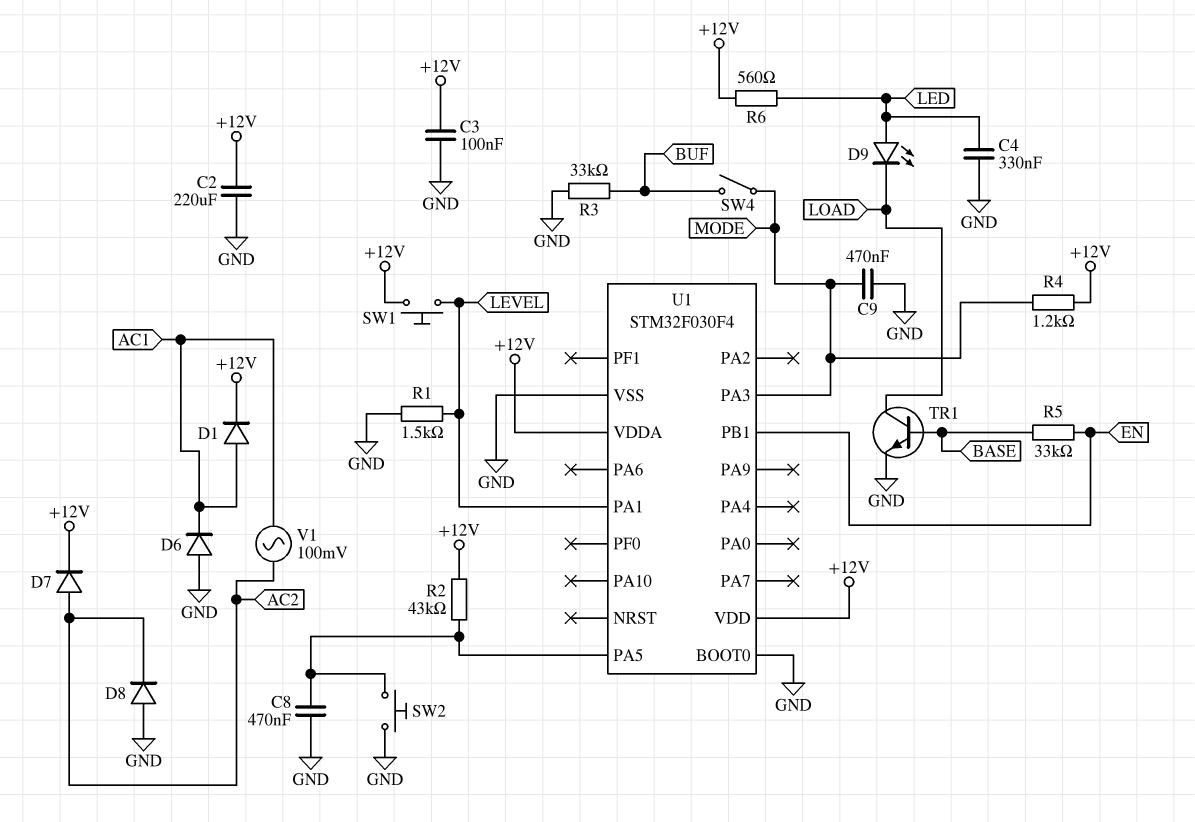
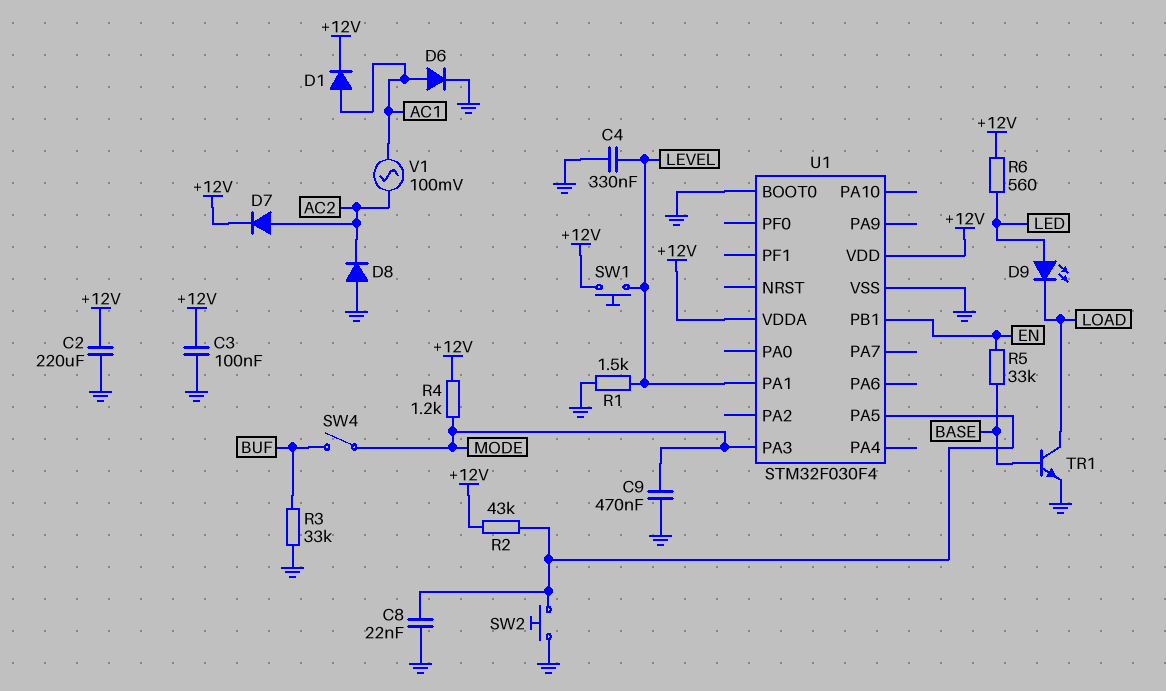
C4: 330nF (GND, LED) -> 330nF (GND, LEVEL)
C8: 470nF (GND, U1/PA5) -> 22nF (GND, U1/PA5)
D6: diode (A GND, K AC1) -> diode (A AC1, K GND)

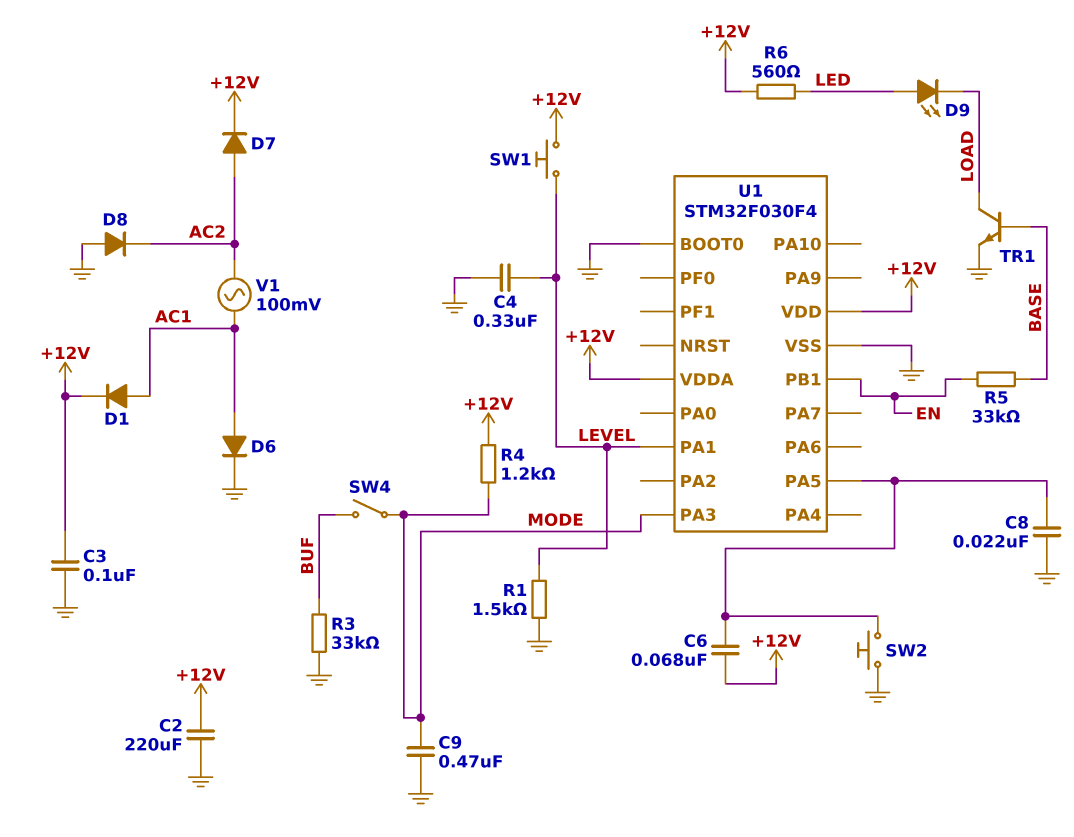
C6: none -> 68nF (+12V, U1/PA5)
R2: 43k (+12V, U1/PA5) -> none

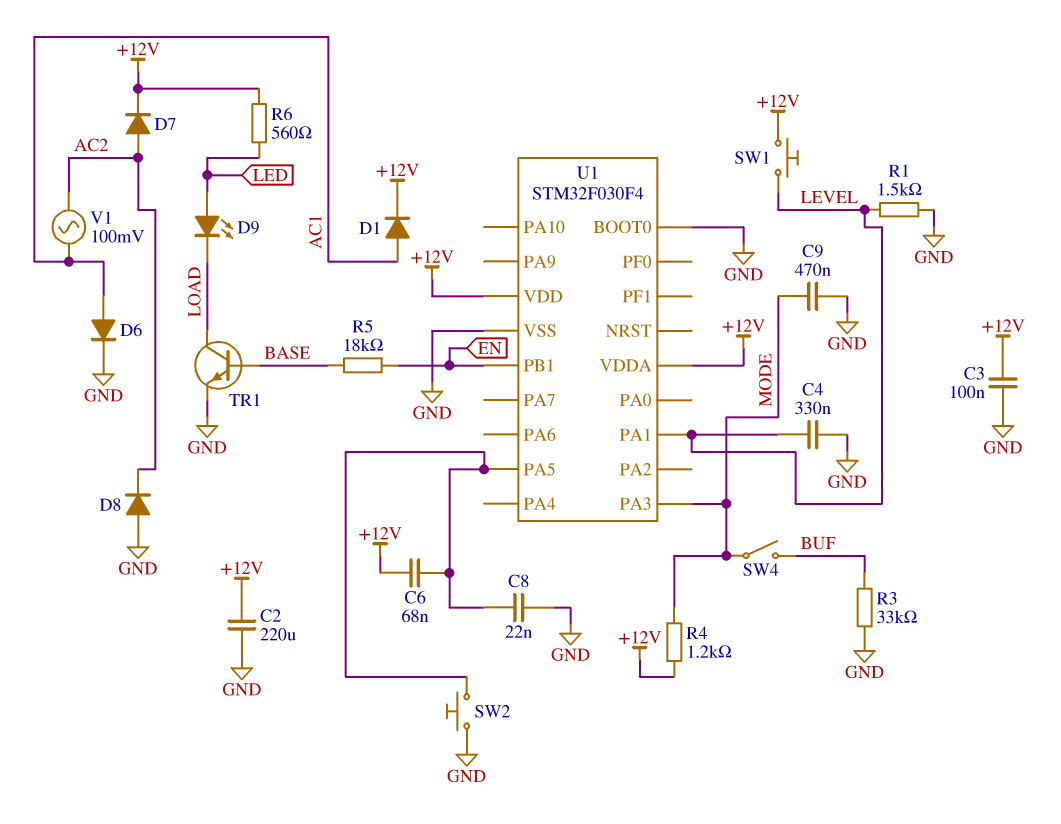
R5: 33k (BASE, EN) -> 18k (BASE, EN)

_Work to complete_. Once the pictures are dropped, repeat the data above exactly.

_Solution_.
C4: 330nF (GND, LED) -> 330nF (GND, LEVEL)
C8: 470nF (GND, U1/PA5) -> 22nF (GND, U1/PA5)
D6: diode (A GND, K AC1) -> diode (A AC1, K GND)

C6: none -> 68nF (+12V, U1/PA5)
R2: 43k (+12V, U1/PA5) -> none

R5: 33k (BASE, EN) -> 18k (BASE, EN)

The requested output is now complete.